Directions. Of the material below, the lines to be retyped are those from the line containing "D1: LED red" through the line containing "U1 pin GP1: PUMP -> none", inclusive; reproduce them exactly.

Record excerpts.
= Beginning of Section =

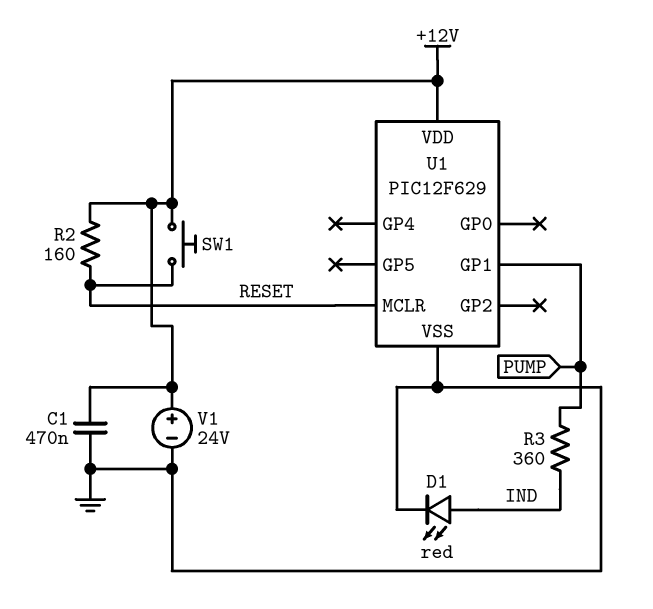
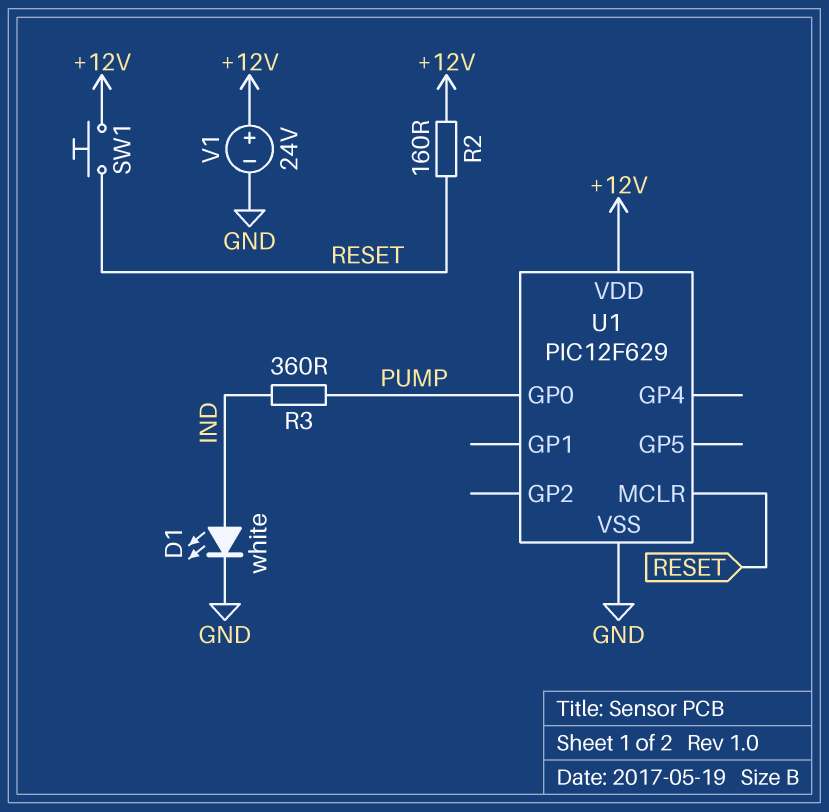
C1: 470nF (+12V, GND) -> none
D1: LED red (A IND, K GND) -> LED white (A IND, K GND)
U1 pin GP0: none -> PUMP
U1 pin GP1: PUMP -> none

= End of Section =
= Beginning of Section =

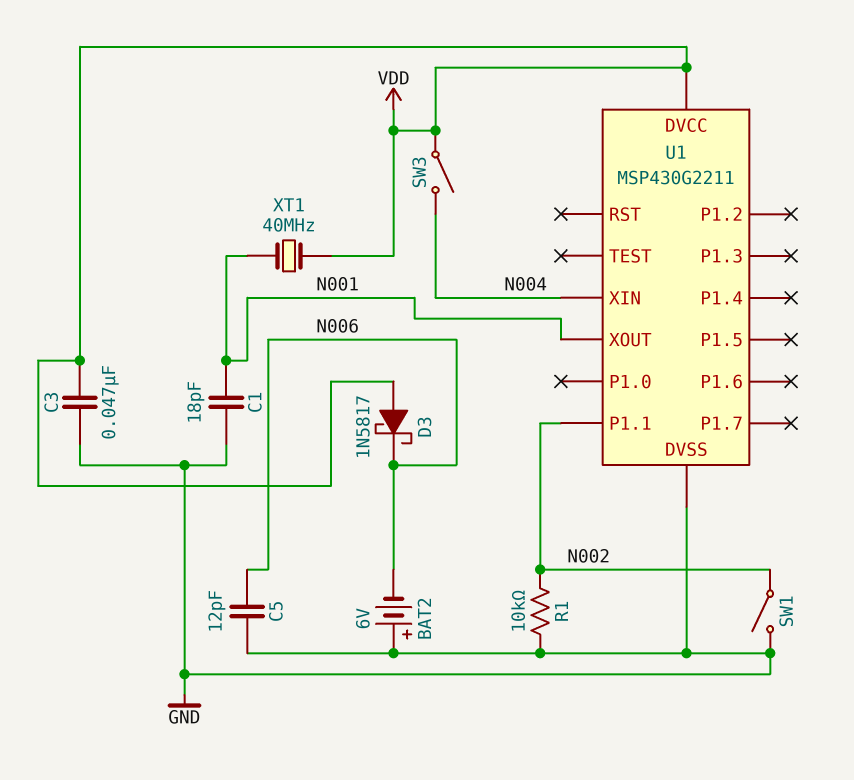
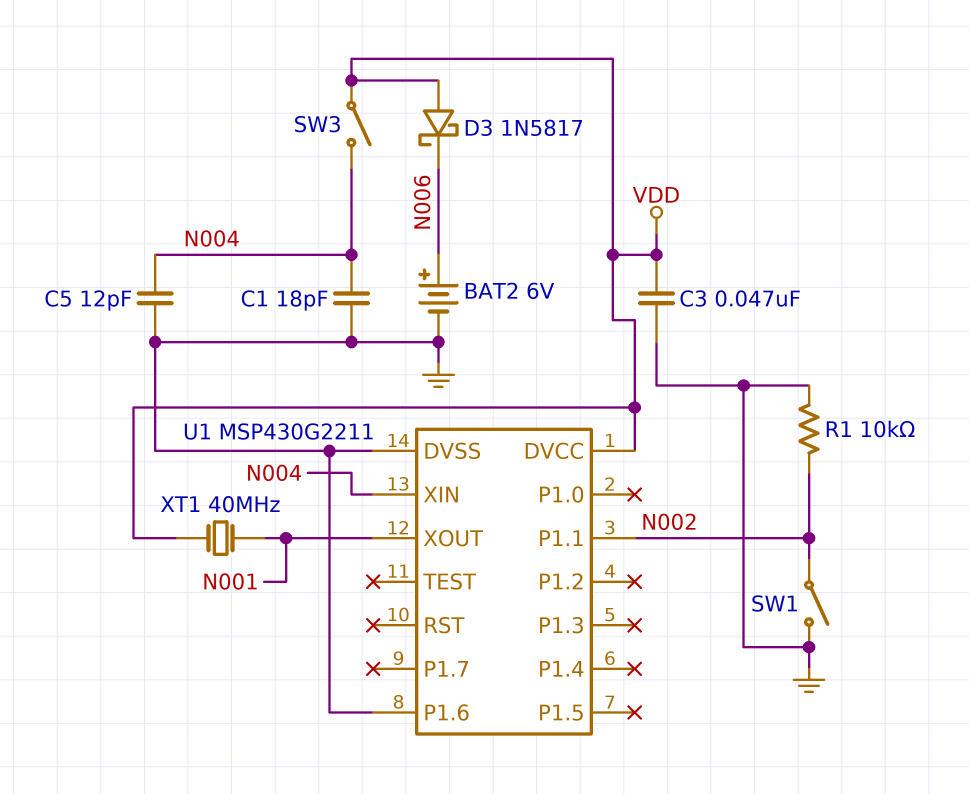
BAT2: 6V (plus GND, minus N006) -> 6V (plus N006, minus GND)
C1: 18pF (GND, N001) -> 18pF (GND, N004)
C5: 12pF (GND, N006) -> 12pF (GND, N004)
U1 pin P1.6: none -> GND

= End of Section =

Exercise output.
D1: LED red (A IND, K GND) -> LED white (A IND, K GND)
U1 pin GP0: none -> PUMP
U1 pin GP1: PUMP -> none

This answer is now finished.